▶ Activity: Report each line from the data below that holds the word "minus".
((
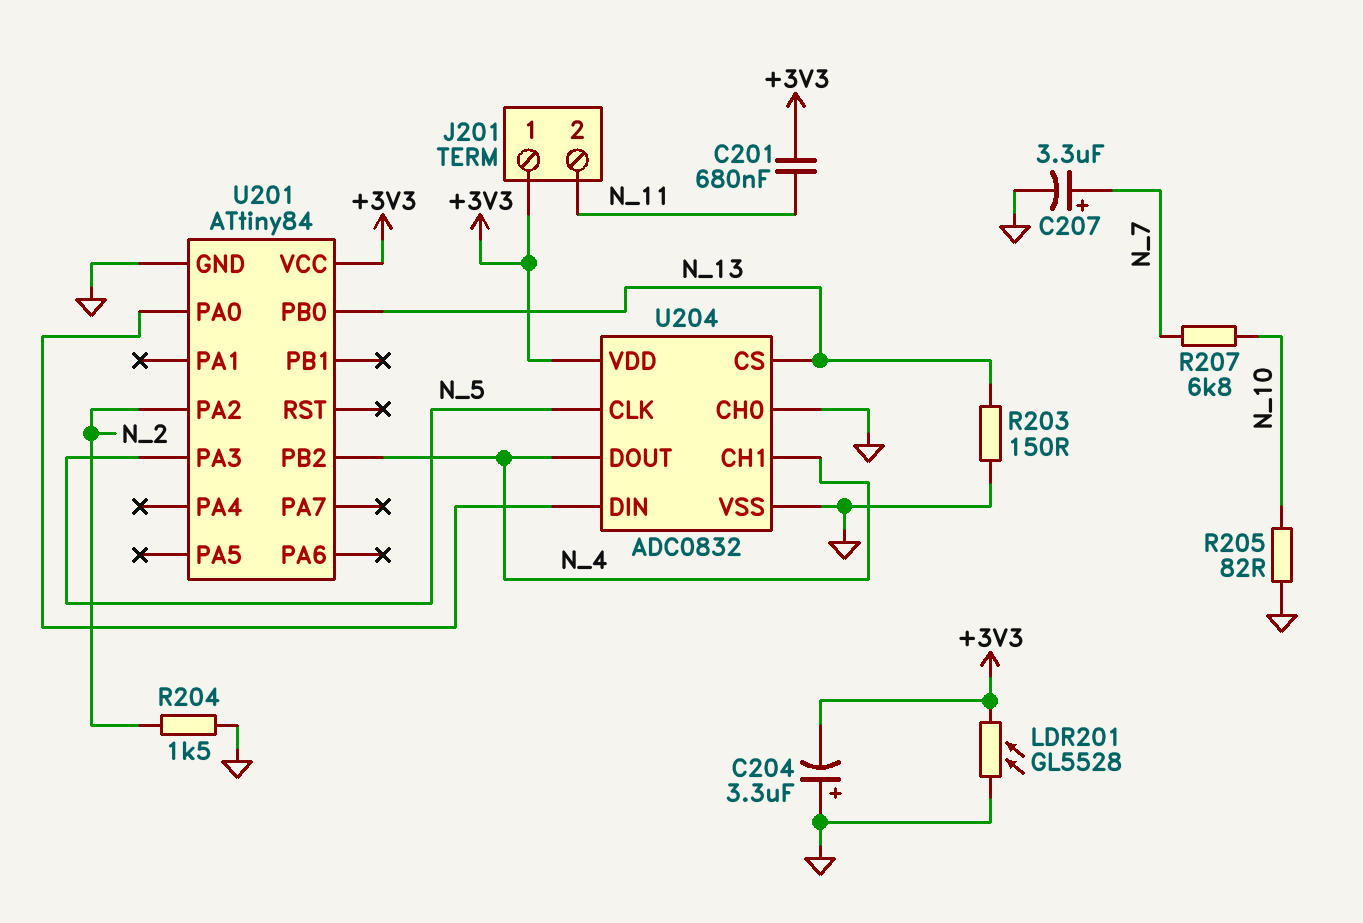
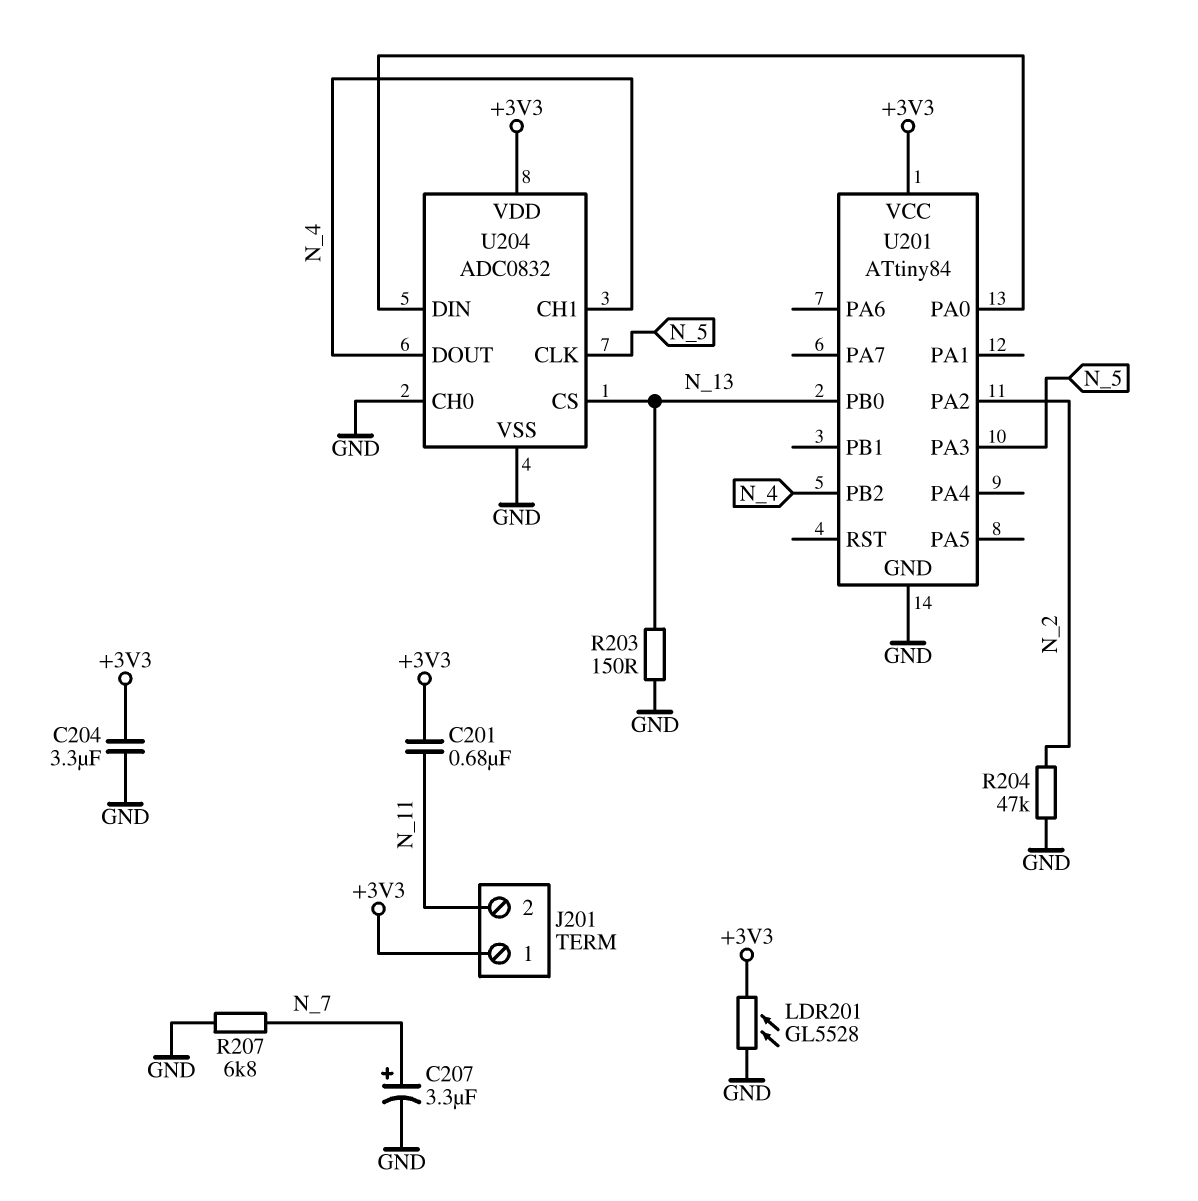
C204: 3.3uF (plus GND, minus +3V3) -> 3.3uF (+3V3, GND)
R204: 1.5k (GND, N_2) -> 47k (GND, N_2)
R205: 82 (GND, N_10) -> none
R207: 6.8k (N_7, N_10) -> 6.8k (GND, N_7)

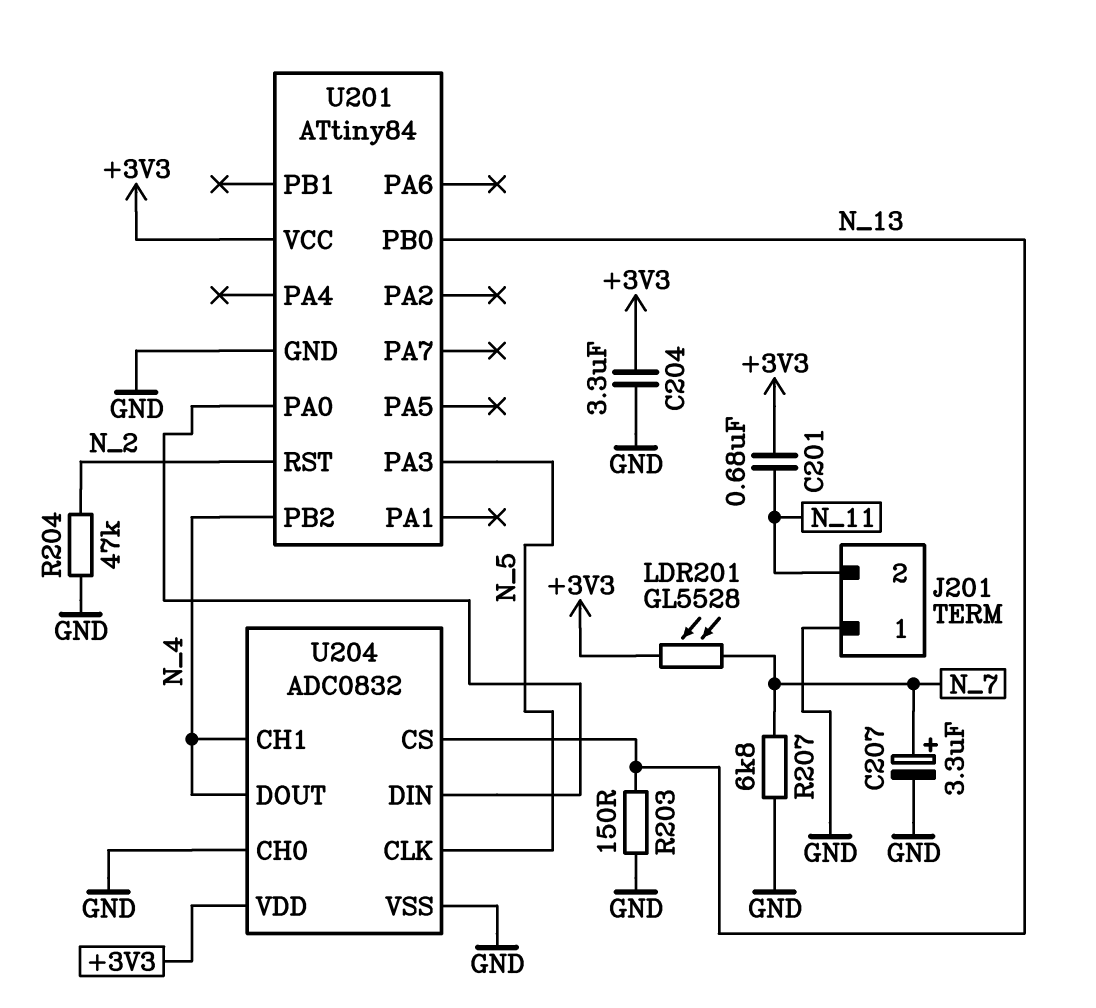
J201 pin 1: +3V3 -> GND
LDR201: GL5528 (+3V3, GND) -> GL5528 (+3V3, N_7)
U201 pin PA2: N_2 -> none
U201 pin RST: none -> N_2

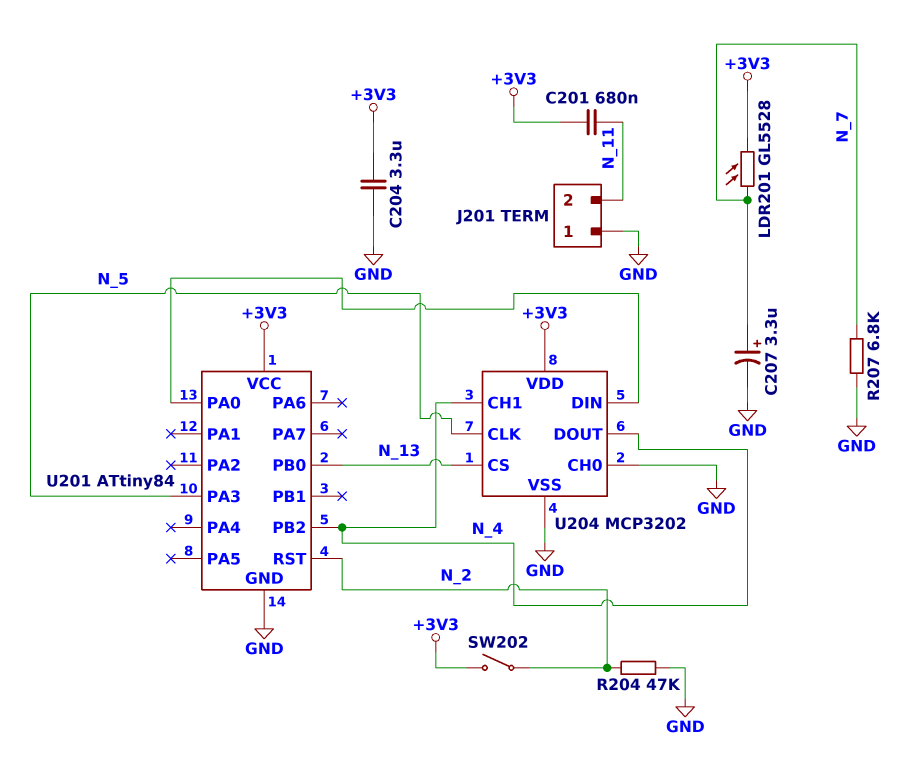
R203: 150 (GND, N_13) -> none
SW202: none -> switch (+3V3, N_2)
U204: ADC0832 -> MCP3202

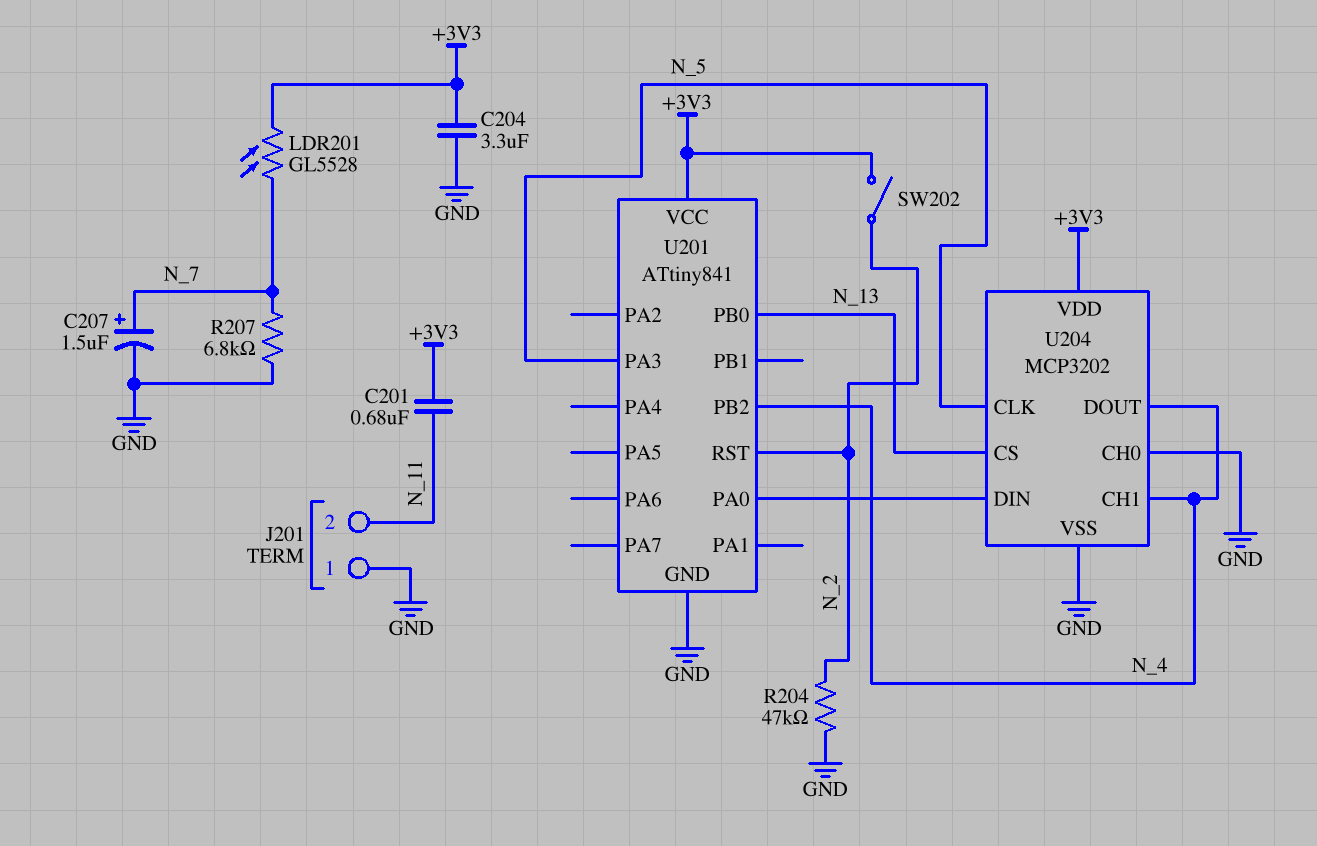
C207: 3.3uF (plus N_7, minus GND) -> 1.5uF (plus N_7, minus GND)
U201: ATtiny84 -> ATtiny841

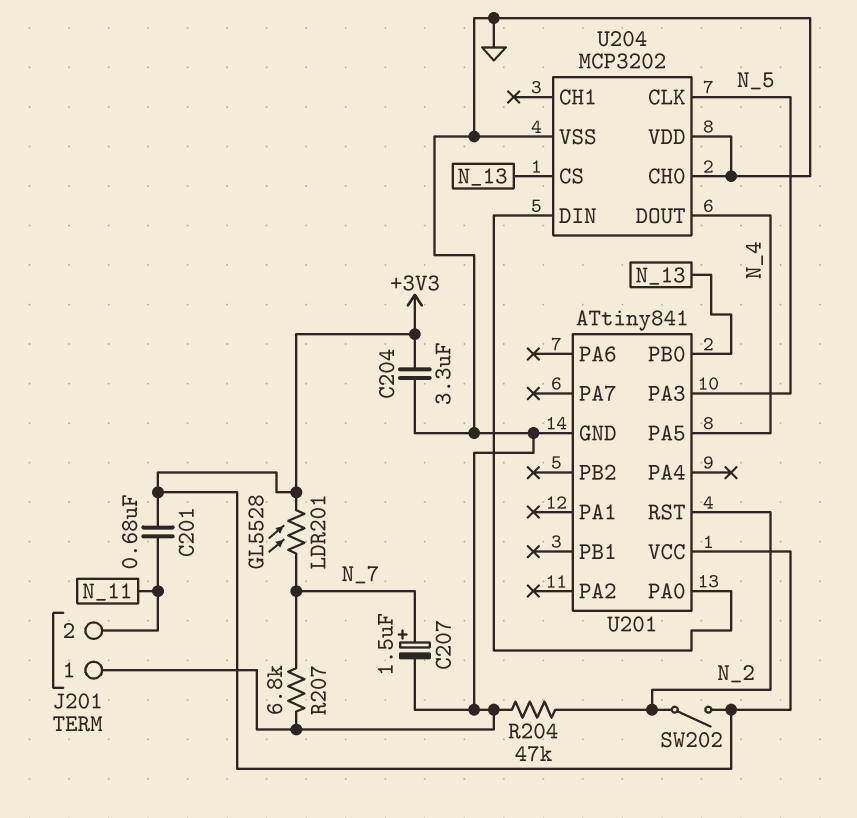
U201 pin PA5: none -> N_4
U201 pin PB2: N_4 -> none
U204 pin CH1: N_4 -> none
U204 pin VDD: +3V3 -> GND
))
▶ Result for this task:
C204: 3.3uF (plus GND, minus +3V3) -> 3.3uF (+3V3, GND)
C207: 3.3uF (plus N_7, minus GND) -> 1.5uF (plus N_7, minus GND)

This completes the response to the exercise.